Exercise instructions
Within the entries below, output exactly the lines between the line containing "blue triangle: (83, 221) -> (96, 260), moved" and the line containing "yellow semicircle: (98, 69)", inclusive, and omit any picture.

Provided information
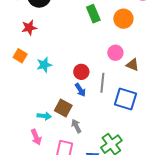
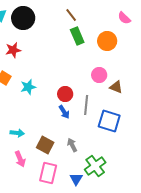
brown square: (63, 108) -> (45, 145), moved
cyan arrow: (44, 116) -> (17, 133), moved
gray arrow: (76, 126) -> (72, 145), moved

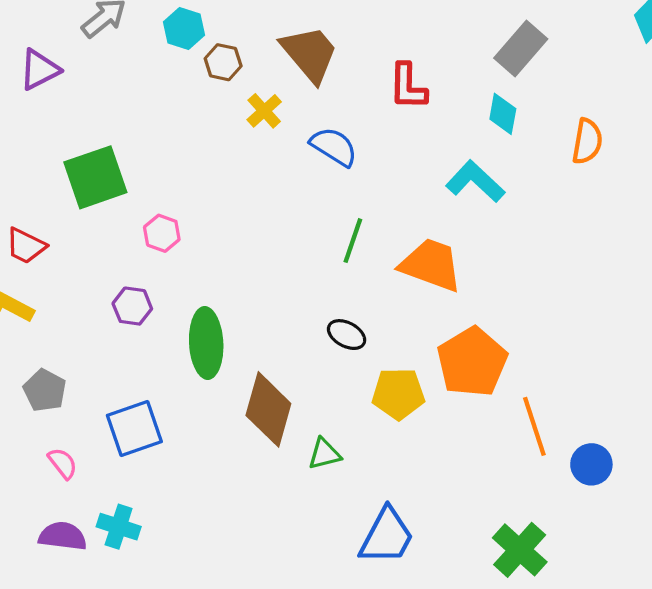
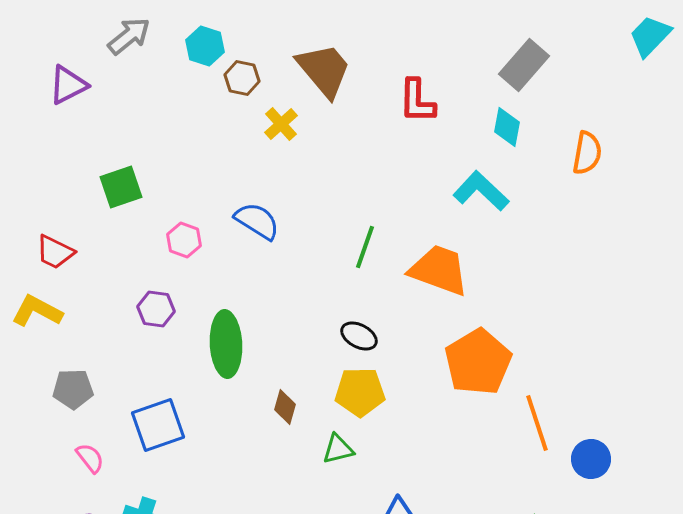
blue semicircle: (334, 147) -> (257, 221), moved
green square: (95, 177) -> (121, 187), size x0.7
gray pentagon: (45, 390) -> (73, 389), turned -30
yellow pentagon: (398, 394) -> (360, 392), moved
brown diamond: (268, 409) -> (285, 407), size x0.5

--

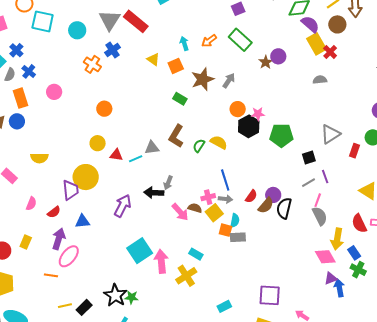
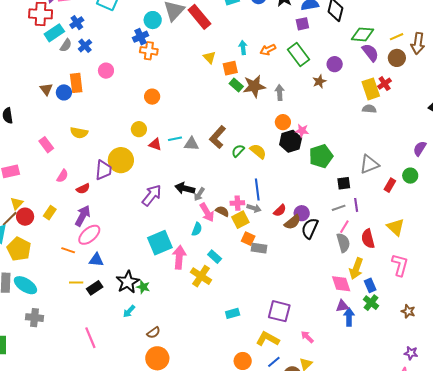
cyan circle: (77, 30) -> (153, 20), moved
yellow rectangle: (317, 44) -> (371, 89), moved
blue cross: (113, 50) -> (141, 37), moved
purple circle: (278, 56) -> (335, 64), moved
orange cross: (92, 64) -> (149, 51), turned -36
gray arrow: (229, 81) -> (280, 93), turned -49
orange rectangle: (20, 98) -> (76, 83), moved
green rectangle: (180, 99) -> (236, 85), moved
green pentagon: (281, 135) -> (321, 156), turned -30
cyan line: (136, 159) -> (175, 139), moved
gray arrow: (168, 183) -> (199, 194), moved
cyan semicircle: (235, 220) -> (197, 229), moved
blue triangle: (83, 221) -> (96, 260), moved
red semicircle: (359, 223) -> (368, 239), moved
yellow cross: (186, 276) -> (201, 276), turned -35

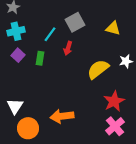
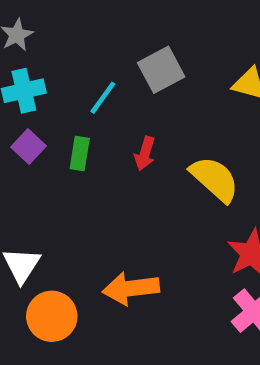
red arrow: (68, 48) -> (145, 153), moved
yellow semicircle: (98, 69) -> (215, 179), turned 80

Worked solution
blue triangle: (83, 221) -> (96, 260), moved
red semicircle: (359, 223) -> (368, 239), moved
yellow cross: (186, 276) -> (201, 276), turned -35

red arrow: (68, 48) -> (145, 153), moved
yellow semicircle: (98, 69) -> (215, 179), turned 80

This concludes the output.